(About this exercise) Would you return, word for word, the lines of the data below from the line with "C1: 6.8uF (0V, VIN) -> 6.8uF (5V, VIN)" through the line with "R8: 430 (SIG19, SIG22) -> 2.2k (SIG19, SIG22)", and no others?

──────── Data provided

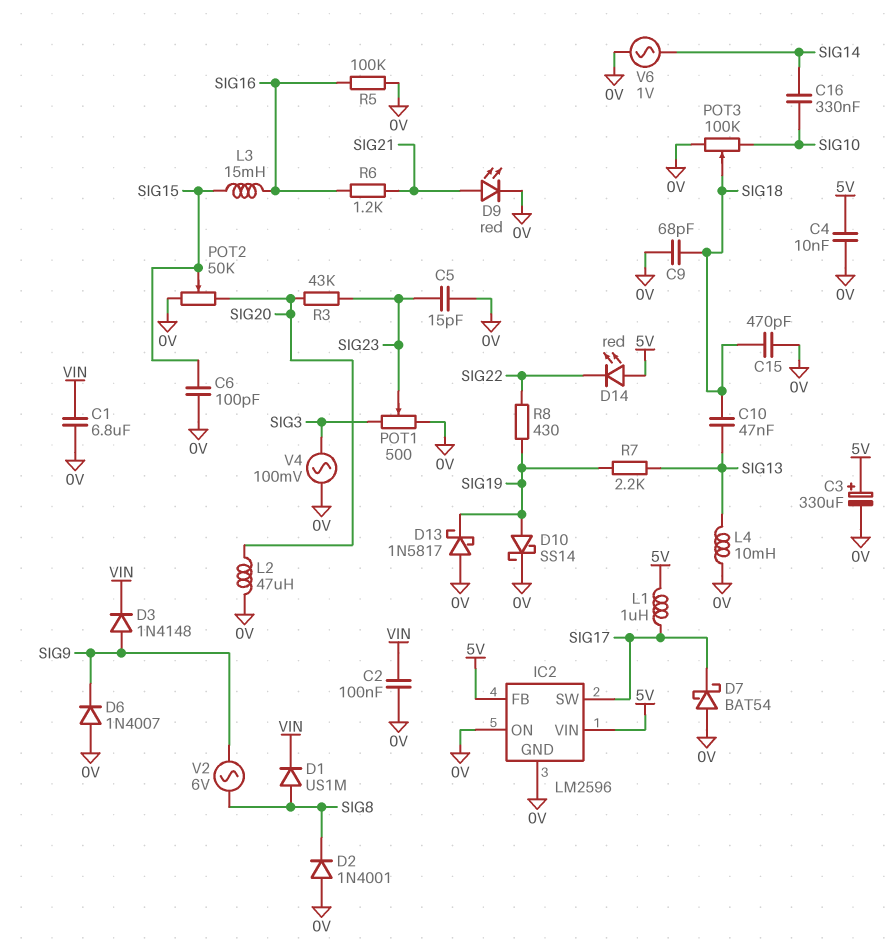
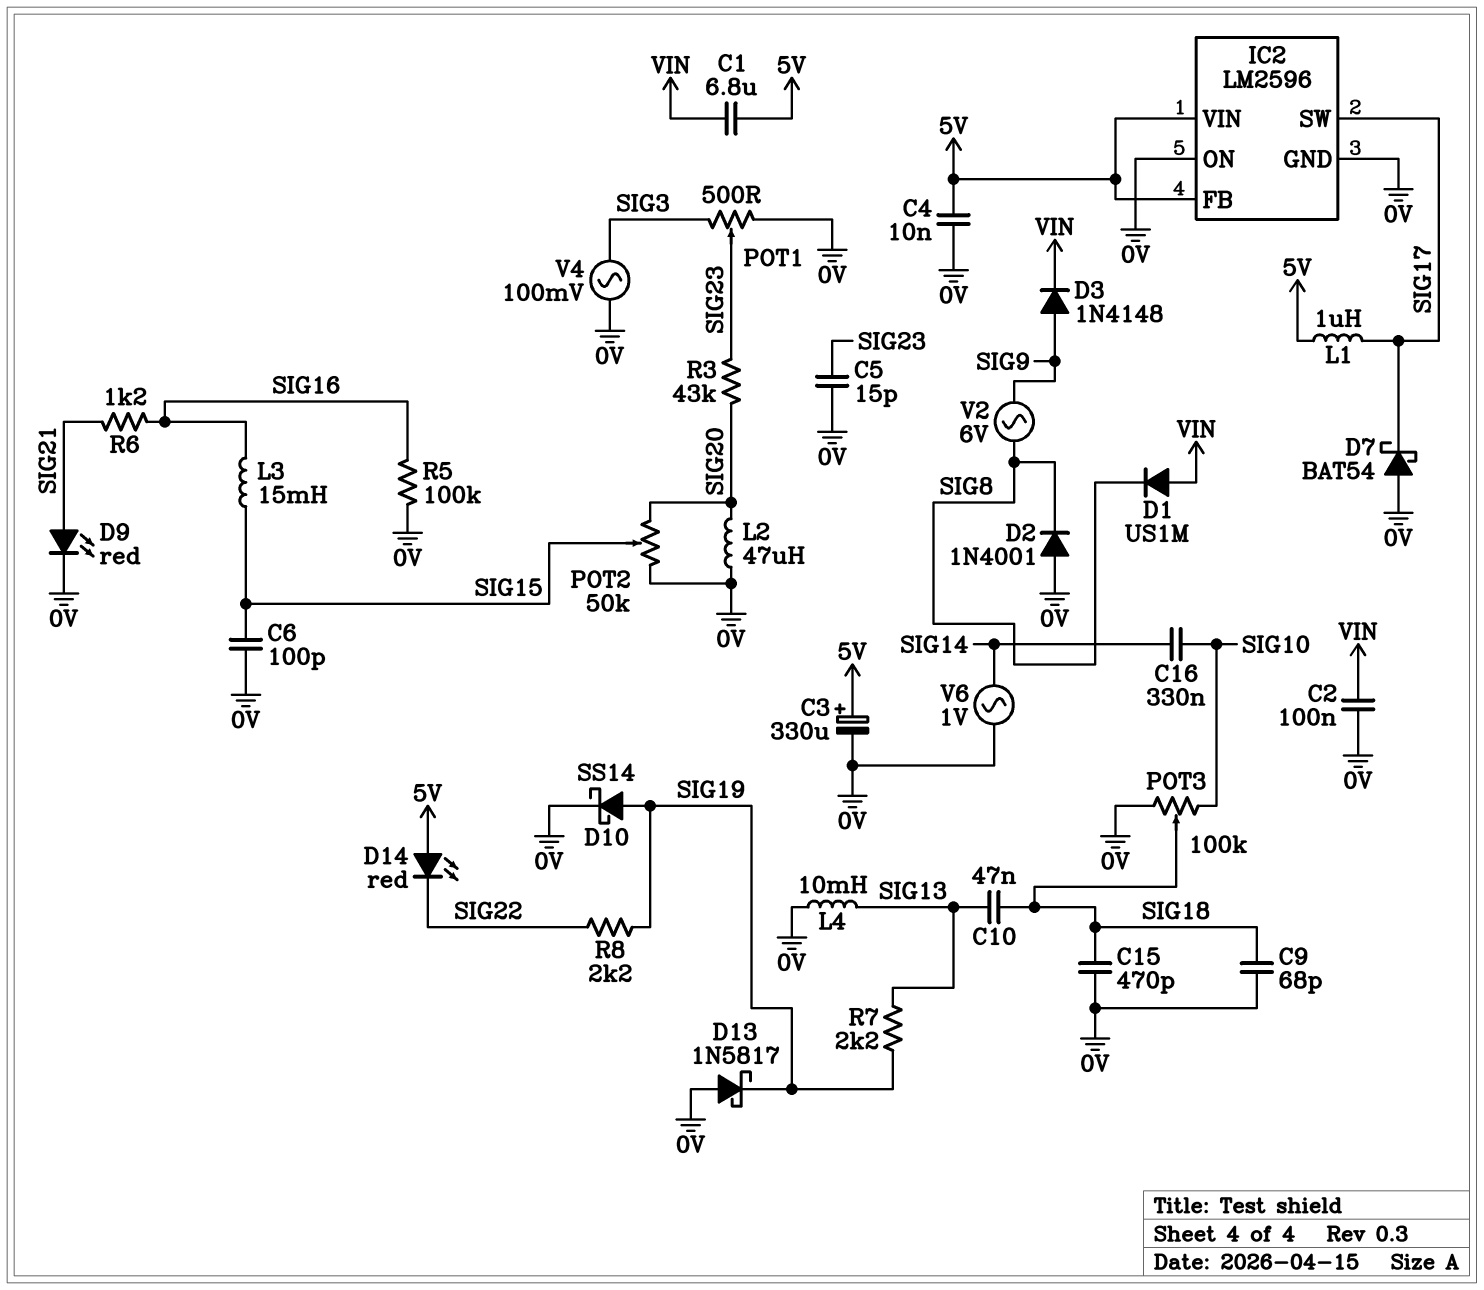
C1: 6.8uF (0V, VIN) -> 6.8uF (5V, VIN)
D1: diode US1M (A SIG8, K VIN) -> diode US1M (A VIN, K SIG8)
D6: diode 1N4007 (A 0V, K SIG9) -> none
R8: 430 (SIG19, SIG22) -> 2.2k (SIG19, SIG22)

────────────────
──────── Data provided

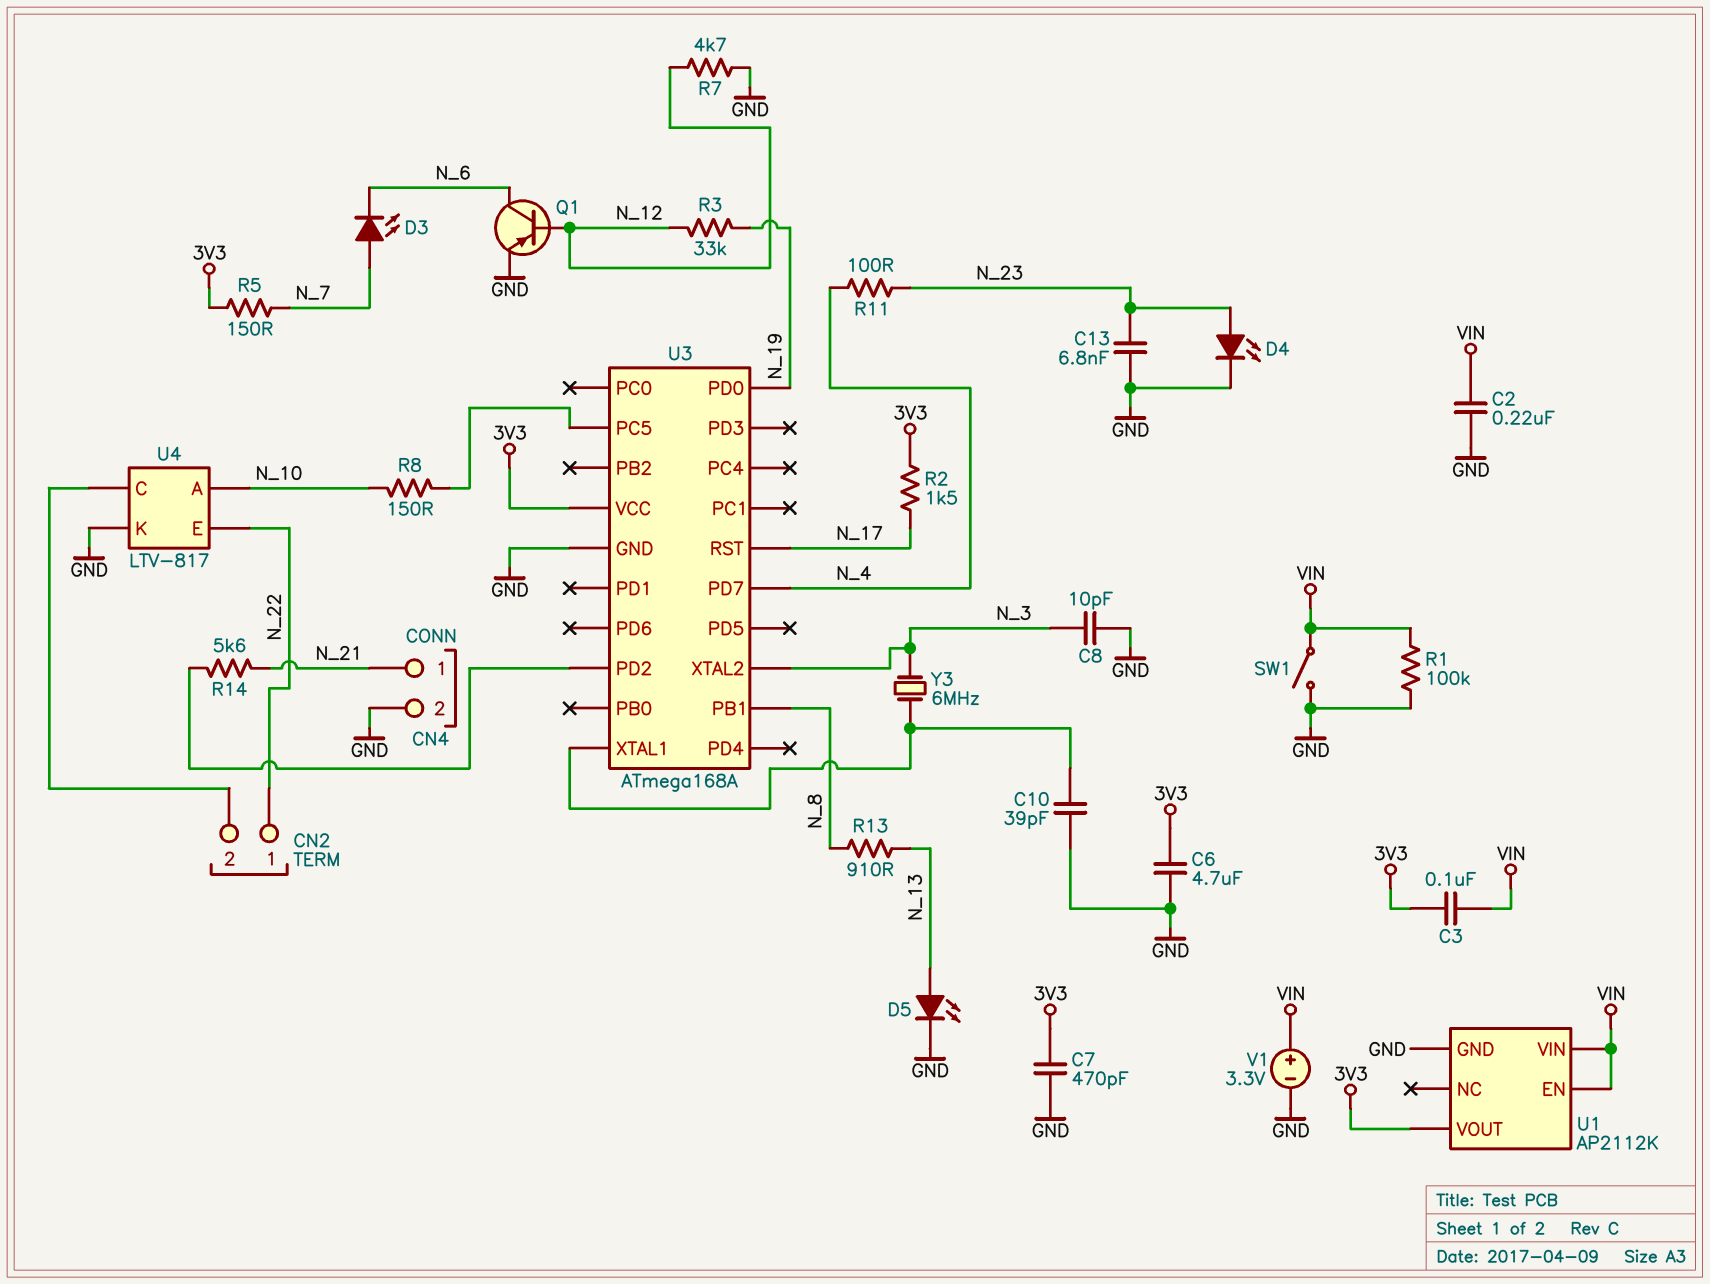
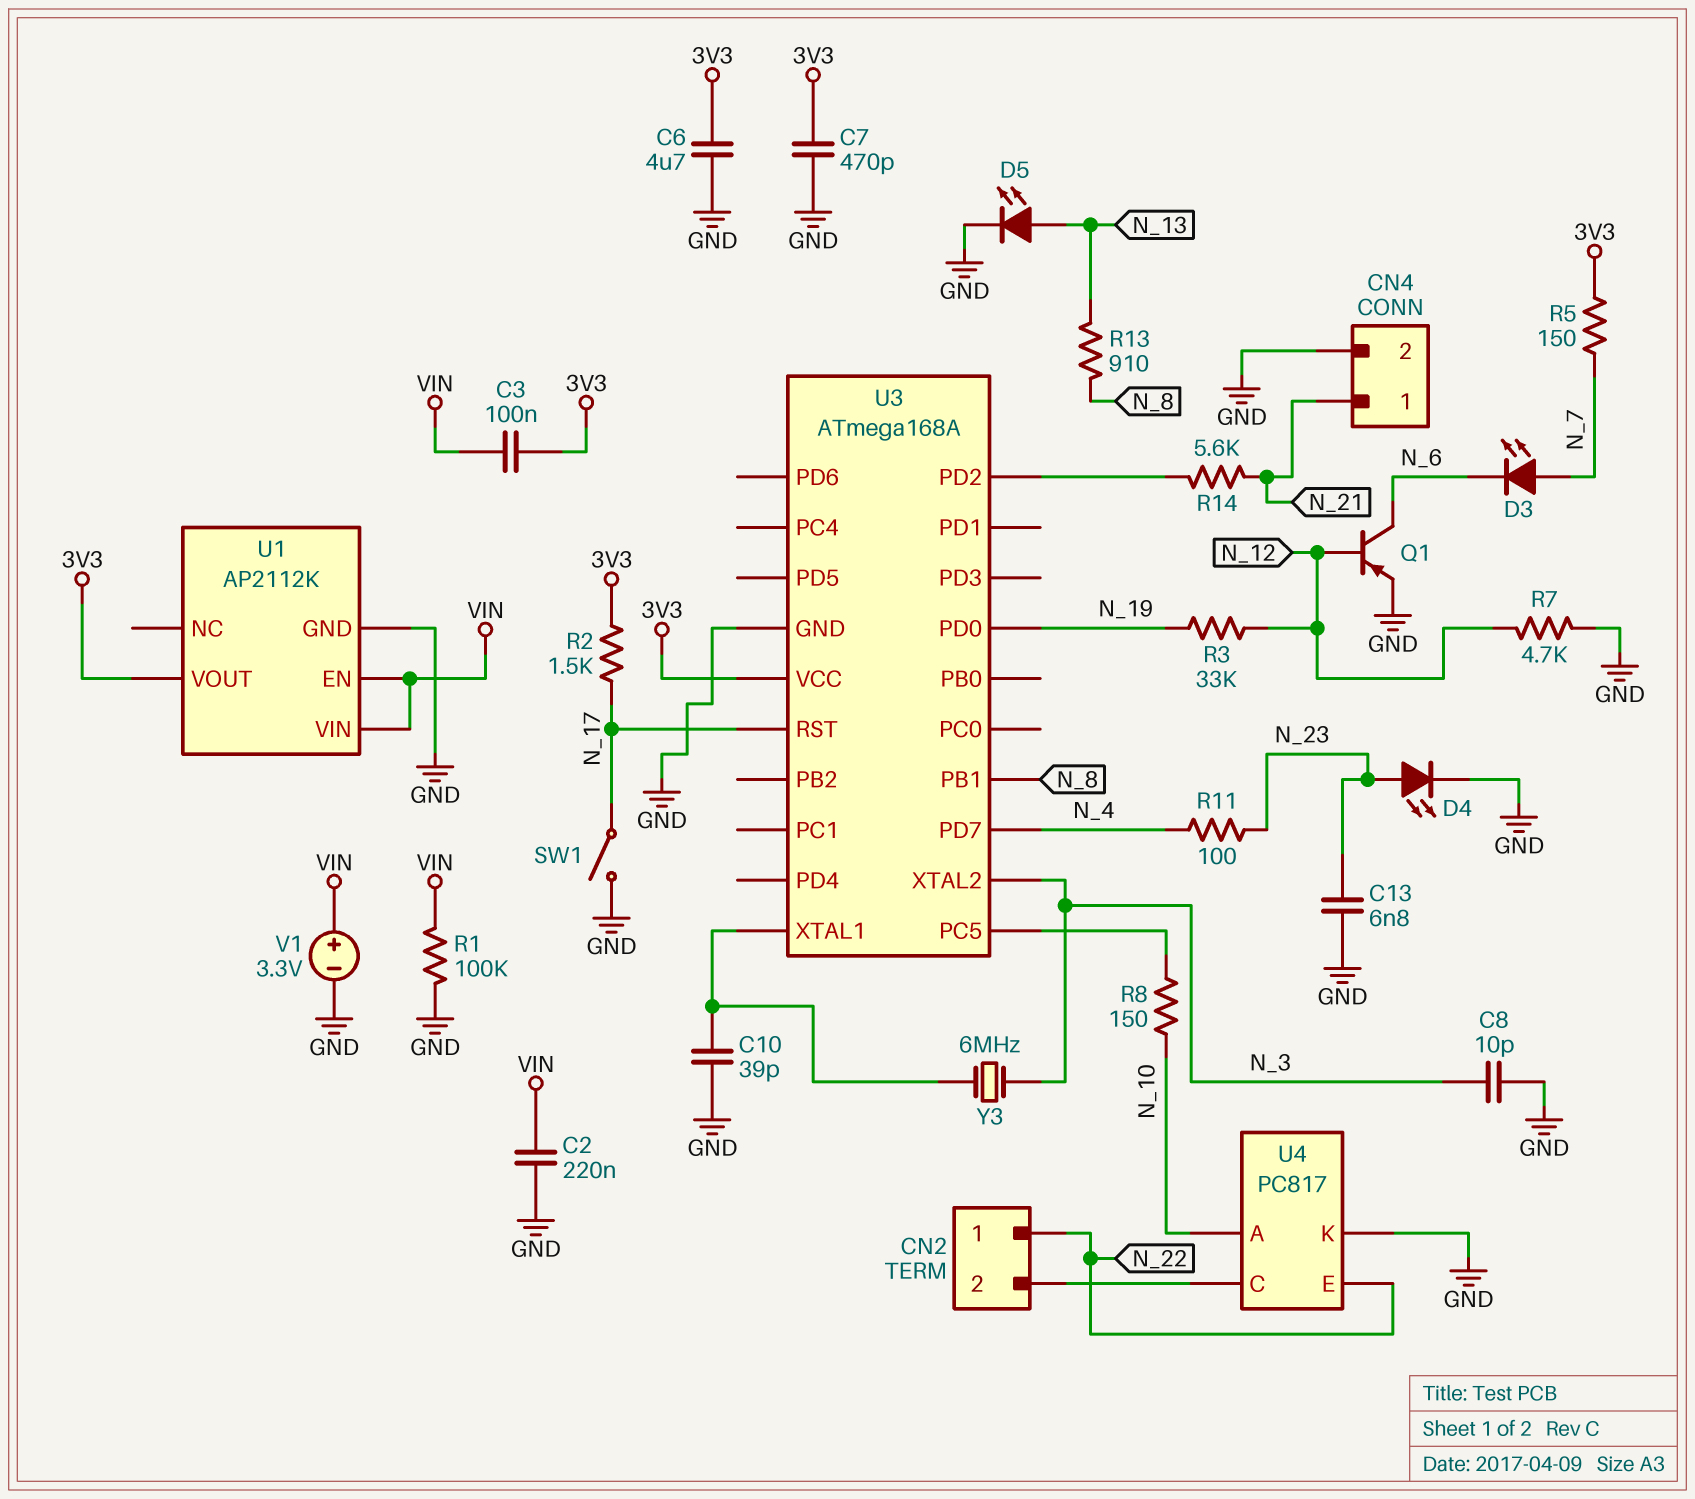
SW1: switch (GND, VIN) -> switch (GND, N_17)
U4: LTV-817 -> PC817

────────────────

(Exercise answer)
C1: 6.8uF (0V, VIN) -> 6.8uF (5V, VIN)
D1: diode US1M (A SIG8, K VIN) -> diode US1M (A VIN, K SIG8)
D6: diode 1N4007 (A 0V, K SIG9) -> none
R8: 430 (SIG19, SIG22) -> 2.2k (SIG19, SIG22)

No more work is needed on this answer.